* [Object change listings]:

▬▬▬▬▬▬▬▬▬▬

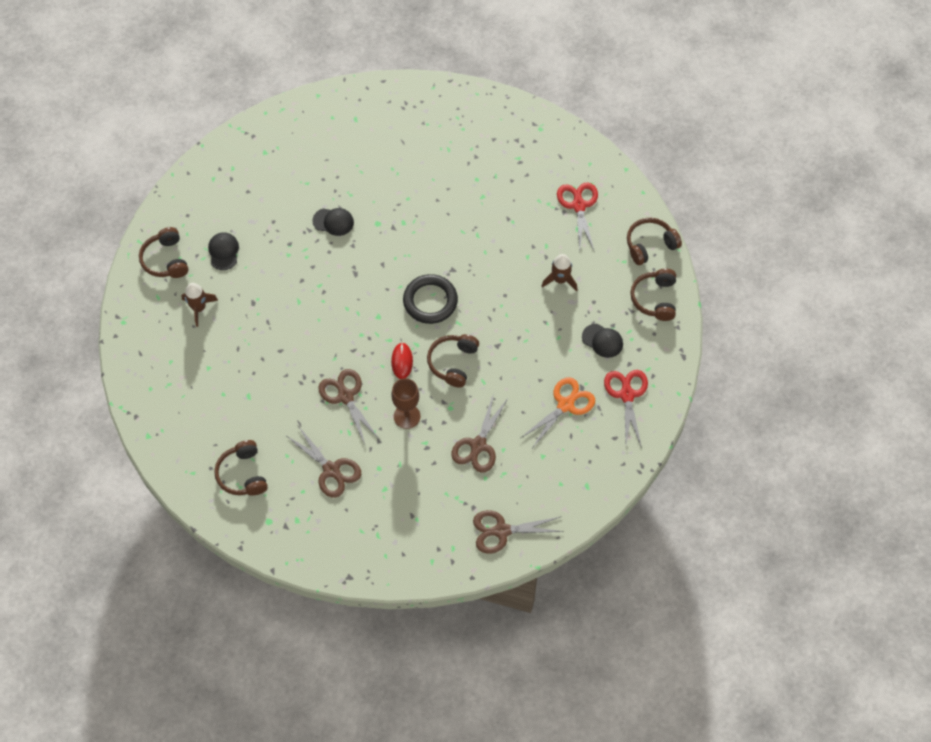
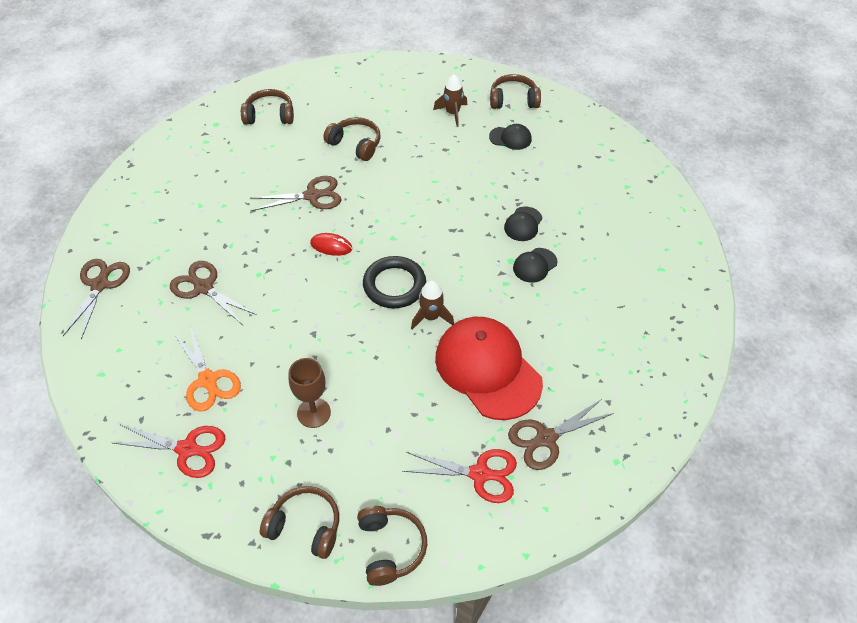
camera: 105 degrees right, 10 degrees down
brown scissors [287,426,361,498] -> brown scissors moved to [508,399,614,470]
brown goblet [391,378,421,429] -> brown goblet moved to [289,358,331,428]
brown headphones [427,334,479,388] -> brown headphones moved to [323,117,380,161]
brown rocket [542,254,577,292] -> brown rocket moved to [411,280,454,330]
black cap [582,324,623,358] -> black cap moved to [513,248,558,283]
none -> red cap [435,317,543,420]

▬▬▬▬▬▬▬▬▬▬

* [REQUIREMENT]: From the line containing "black cap [582,324,623,358]" down to the last line of the records above, print every line exactly, with both ends kept.

* [WRITTEN ANSWER]:
black cap [582,324,623,358] -> black cap moved to [513,248,558,283]
none -> red cap [435,317,543,420]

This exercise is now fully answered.